* _TASK REQUIREMENTS_
Write out every line of text in the items below word for word, leaving out the pictures.

* _ENTRIES SUPPLIED_
__________
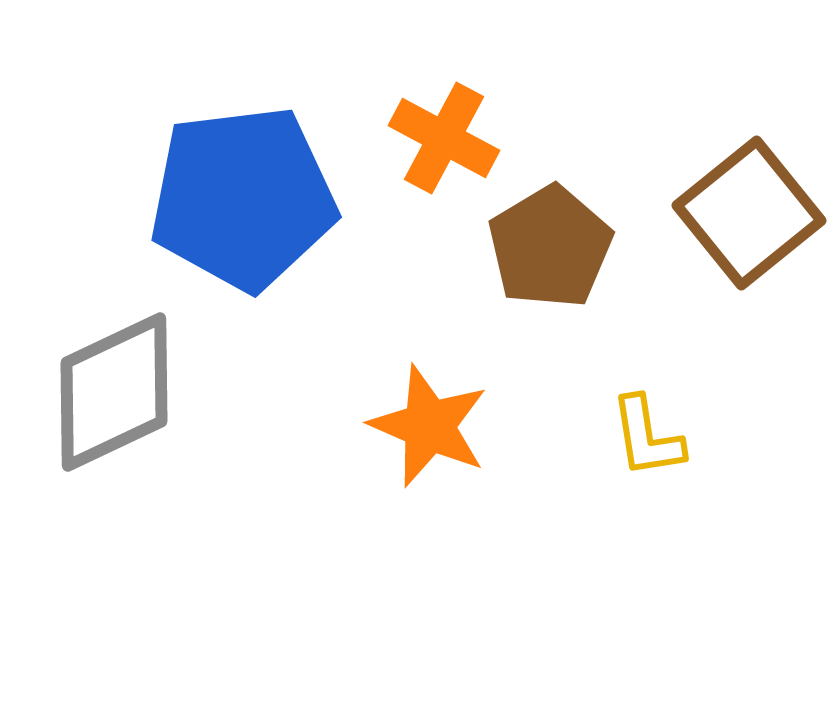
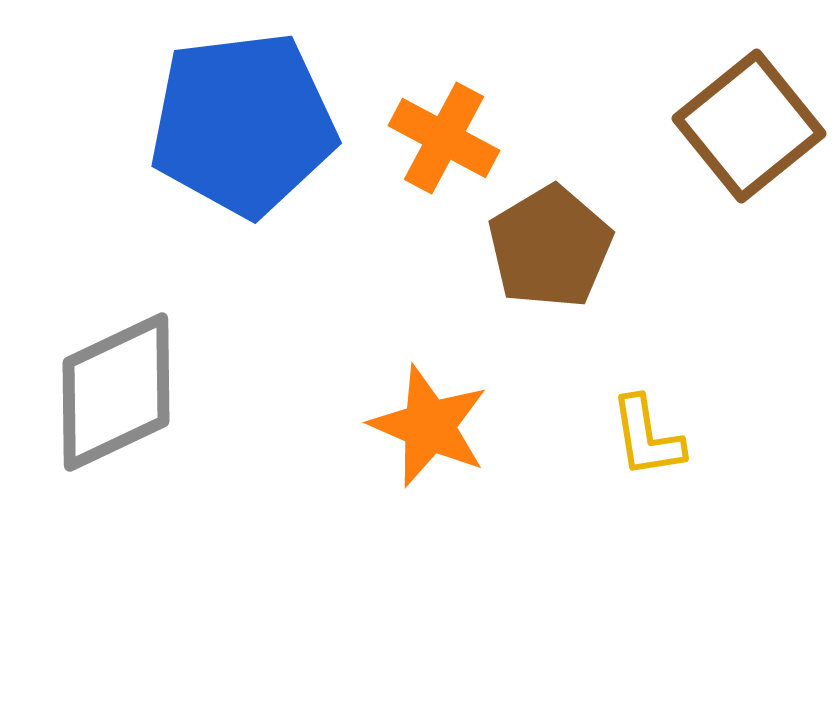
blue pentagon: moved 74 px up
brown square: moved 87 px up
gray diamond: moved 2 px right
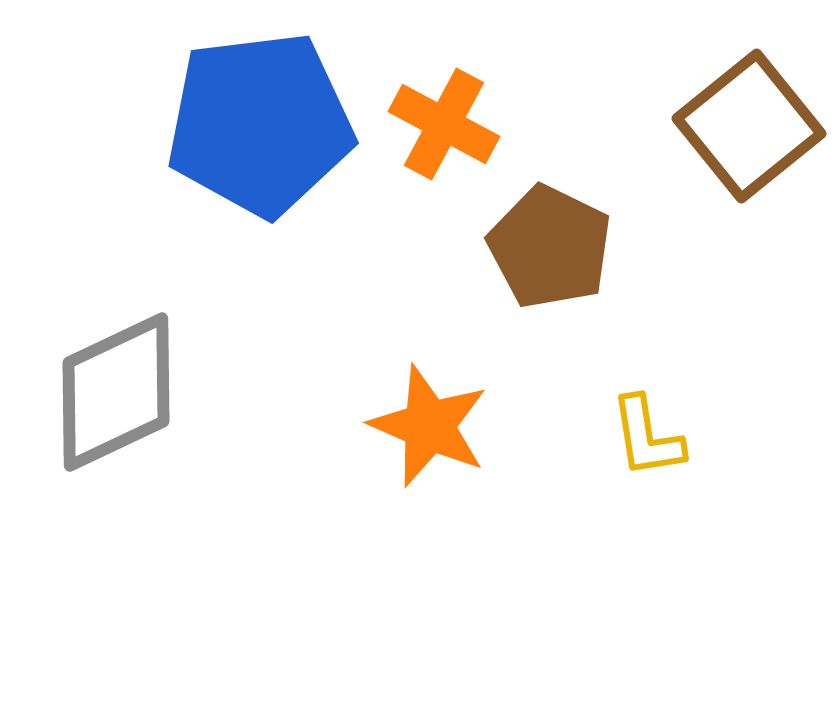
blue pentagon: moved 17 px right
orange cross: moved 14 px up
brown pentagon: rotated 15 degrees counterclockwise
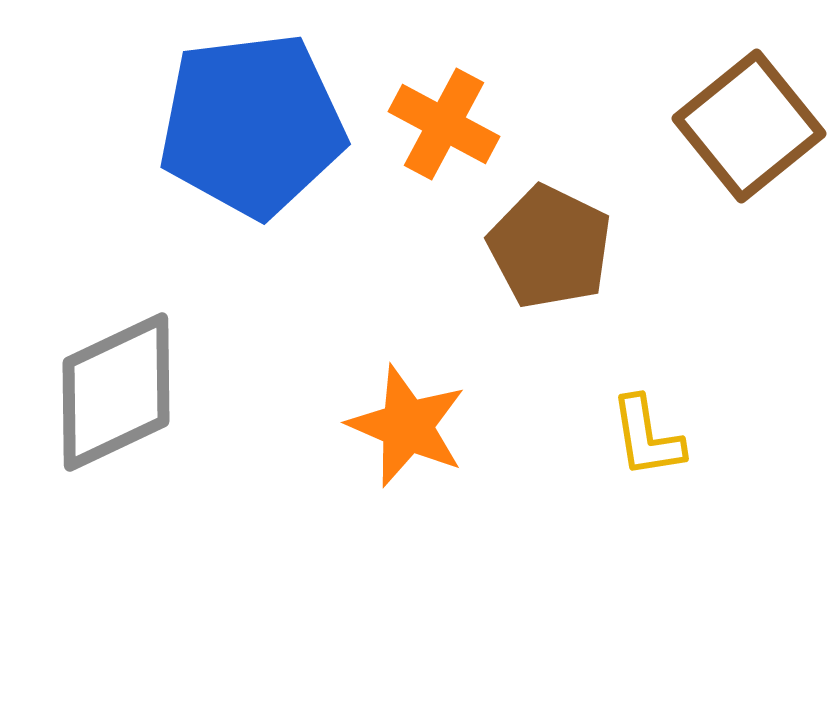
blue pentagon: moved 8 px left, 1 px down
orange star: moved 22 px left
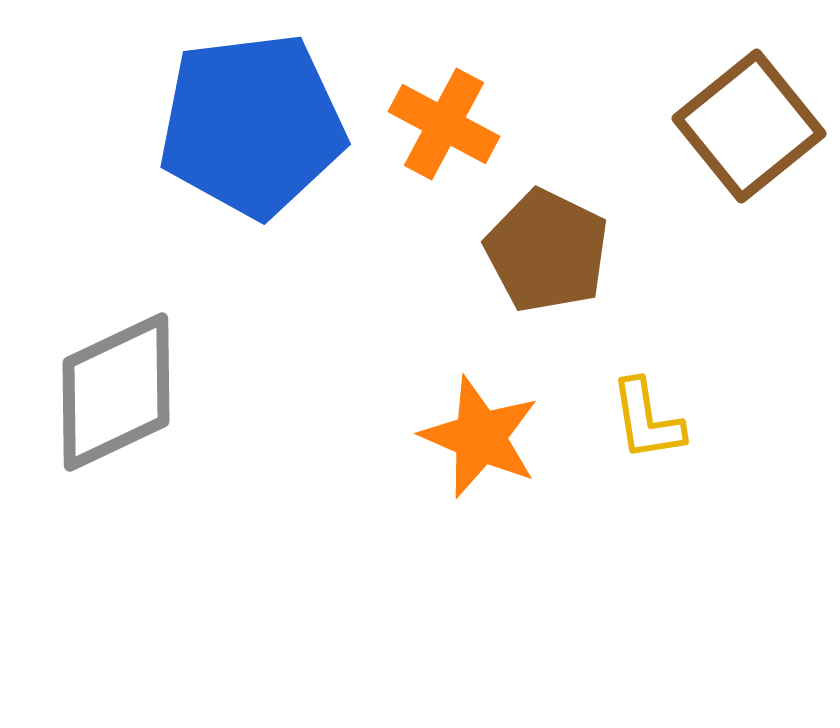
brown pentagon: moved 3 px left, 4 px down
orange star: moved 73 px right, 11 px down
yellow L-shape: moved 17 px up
__________
* _COMPLETE OUTPUT_
blue pentagon: moved 74 px up
brown square: moved 87 px up
gray diamond: moved 2 px right
blue pentagon: moved 17 px right
orange cross: moved 14 px up
brown pentagon: rotated 15 degrees counterclockwise
blue pentagon: moved 8 px left, 1 px down
orange star: moved 22 px left
brown pentagon: moved 3 px left, 4 px down
orange star: moved 73 px right, 11 px down
yellow L-shape: moved 17 px up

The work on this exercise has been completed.